**DATASET RECORDS**:
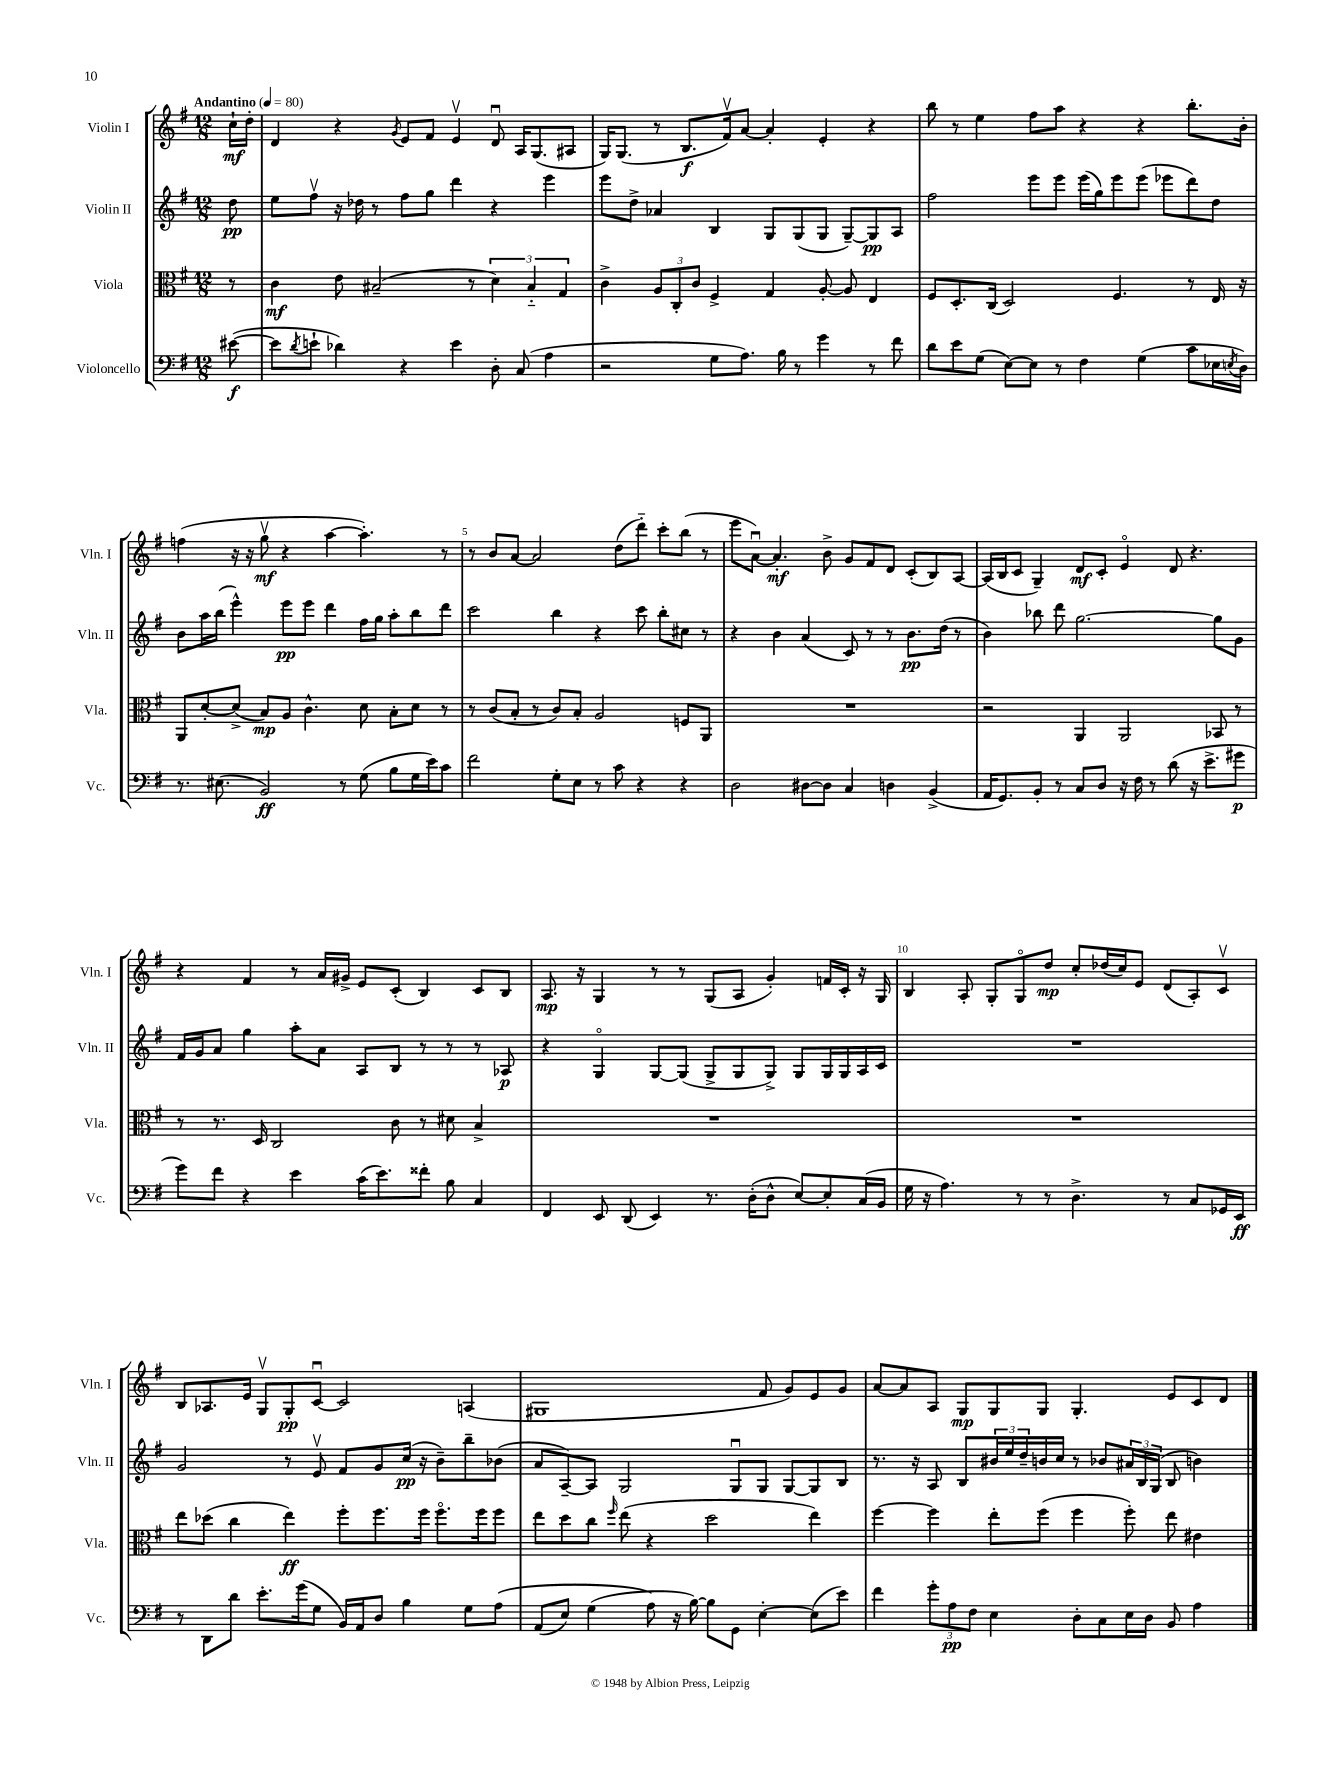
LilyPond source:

<<
\new StaffGroup <<
\new Staff = "s0" \with { instrumentName = "Violin I" shortInstrumentName = "Vln. I" } {
    \clef treble \key g \major \numericTimeSignature \time 12/8 \partial 8 \tempo "Andantino" 4 = 80
    c''16-!\mf d''16-. |
    d'4 r4 \acciaccatura { g'8 } e'8 fis'8 e'4\upbow d'8\downbow a16 g8.( ais8 |
    g16) g8.( r8 b8.\f fis'16\upbow) a'8~ a'4-. e'4-. r4 |
    b''8 r8 e''4 fis''8 a''8 r4 r4 b''8.-. b'16-. |
    f''4( r16 r16 g''8\upbow\mf r4 a''4~ a''4.-.) r8 |
    r8 b'8 a'8~ a'2 d''8( d'''8-_) c'''8-. b''8( r8 |
    e'''8 a'8~\downbow) a'4.-.\mf b'8-> g'8 fis'8 d'8 c'8-.( b8) a8~ |
    a16( b16 c'8 g4--) d'8\mf c'8-. e'4\flageolet d'8 r4. |
    r4 fis'4 r8 a'16 gis'16-> e'8 c'8-.( b4) c'8 b8 |
    a8.\mp r16 g4 r8 r8 g8( a8 g'4-.) f'16 c'16-. r16 g16 |
    b4 a8-. g8-. g8\flageolet d''8\mp c''8-. des''16( c''16) e'8 d'8( a8-.) c'8\upbow |
    b8 aes8. e'16 g8\upbow g8-.\pp c'8~\downbow c'2 a4( |
    gis1 fis'8 g'8) e'8 g'8 |
    a'8~ a'8 a8 g8\mp g8 g8 g4.-. e'8 c'8 d'8 \bar "|." |
}
\new Staff = "s1" \with { instrumentName = "Violin II" shortInstrumentName = "Vln. II" } {
    \clef treble \key g \major \numericTimeSignature \time 12/8 \partial 8
    d''8\pp |
    e''8 fis''8\upbow r16 des''16 r8 fis''8 g''8 d'''4 r4 e'''4 |
    e'''8 d''8-> aes'4 b4 g8 g8( g8 g8~--) g8\pp a8 |
    fis''2 e'''8 e'''8 e'''16( g''16) e'''8 e'''8( ees'''8 d'''8) d''8 |
    b'8 a''16 b''16( e'''4-^) e'''8\pp e'''8 d'''4 fis''16 g''16 a''8-. b''8 d'''8 |
    c'''2 b''4 r4 c'''8 b''8-. cis''8 r8 |
    r4 b'4 a'4( c'8) r8 r8 b'8.\pp d''16( r8 |
    b'4) bes''8 d'''8 g''2.~ g''8 g'8 |
    fis'16 g'16 a'8 g''4 a''8-. a'8 a8 b8 r8 r8 r8 aes8\p |
    r4 g4\flageolet g8~ g8( g8-> g8 g8->) g8 g16 g16 a16 c'16 |
    R1. |
    g'2 r8 e'8\upbow fis'8 g'8 c''16\pp( r16 b'8--) b''8-- bes'8( |
    a'8 a8~--) a8 g2 g8\downbow g8 g8~ g8 b8 |
    r8. r16 a8 b8 \tuplet 3/2 { bis'16 e''16 d''16-- } b'16 c''16 r8 bes'8 \tuplet 3/2 { ais'16 b16 g16( } b8 b'4) \bar "|." |
}
\new Staff = "s2" \with { instrumentName = "Viola" shortInstrumentName = "Vla." } {
    \clef alto \key g \major \numericTimeSignature \time 12/8 \partial 8
    r8 |
    c'4\mf e'8 bis2--( r8 \tuplet 3/2 { d'4) bis4-_ g4 } |
    c'4-> \tuplet 3/2 { a8 c8-. c'8 } fis4-> g4 a8~-. a8 e4 |
    fis8 d8.-. c16( d2) fis4. r8 e16 r16 |
    a,8 d'8~-. d'8->( b8\mp) a8 c'4.-^ d'8 b8-. d'8 r8 |
    r8 c'8( b8-. r8 c'8) b8-. a2 f8 a,8 |
    R1. |
    r2 a,4 a,2 bes,8 r8 |
    r8 r8. d16 c2 c'8 r8 dis'8 b4-> |
    R1. |
    R1. |
    e''8 des''8( c''4 e''4\ff) fis''8-. fis''8. fis''16 fis''8.\flageolet fis''16 fis''8 |
    e''8 d''8 c''8 \grace { fis''16 } e''8( r4 d''2 e''4) |
    fis''4~ fis''4 e''8-. fis''8( fis''4 fis''8-.) e''8 eis'4 \bar "|." |
}
\new Staff = "s3" \with { instrumentName = "Violoncello" shortInstrumentName = "Vc." } {
    \clef bass \key g \major \numericTimeSignature \time 12/8 \partial 8
    eis'8~\f( |
    eis'8 \acciaccatura { d'8 } e'8-! des'4) r4 e'4 d8-. c8( a4 |
    r2 g8 a8.) b16 r8 g'4 r8 fis'8 |
    d'8 e'8 g8( e8~) e8 r8 fis4 g4( c'8 ees16 \acciaccatura { e8 } d16) |
    r8. eis8.( b,2\ff) r8 g8( b8 g16 e'16) c'8 |
    fis'2 g8-. e8 r8 c'8 r4 r4 |
    d2 dis8~ dis8 c4 d4 b,4->( |
    a,16 g,8.) b,8-. r8 c8 d8 r16 fis16 r8 d'8( r16 e'8.-> gis'8\p |
    g'8) fis'8 r4 e'4 c'16( e'8.) fisis'8-. b8 c4 |
    fis,4 e,8 d,8( e,4) r8. d16-.( d8-^ e8~) e8-. c16( b,16 |
    g16 r16 a4.) r8 r8 d4.-> r8 c8 ges,16 e,16\ff |
    r8 d,8 d'8 e'8.-. g'16( g8 b,16) a,16 d8 b4 g8 a8\( |
    a,8( e8) g4( a8\) r16 b16~) b8 g,8 e4~-. e8( e'8) |
    fis'4 \tuplet 3/2 { g'8-. a8\pp fis8 } e4 d8-. c8 e16 d16 b,8 a4 \bar "|." |
}
>>
>>
\layout { \context { \Score \override BarNumber.break-visibility = ##(#f #t #t) barNumberVisibility = #(every-nth-bar-number-visible 5) } }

**GOAL**:
Identify every line of the data above that contains the string "upbow", and copy each of those lines in full. Match case exactly.

**OUTPUT OF THE TASK**:
    d'4 r4 \acciaccatura { g'8 } e'8 fis'8 e'4\upbow d'8\downbow a16 g8.( ais8 |
    g16) g8.( r8 b8.\f fis'16\upbow) a'8~ a'4-. e'4-. r4 |
    f''4( r16 r16 g''8\upbow\mf r4 a''4~ a''4.-.) r8 |
    b4 a8-. g8-. g8\flageolet d''8\mp c''8-. des''16( c''16) e'8 d'8( a8-.) c'8\upbow |
    b8 aes8. e'16 g8\upbow g8-.\pp c'8~\downbow c'2 a4( |
    e''8 fis''8\upbow r16 des''16 r8 fis''8 g''8 d'''4 r4 e'''4 |
    g'2 r8 e'8\upbow fis'8 g'8 c''16\pp( r16 b'8--) b''8-- bes'8( |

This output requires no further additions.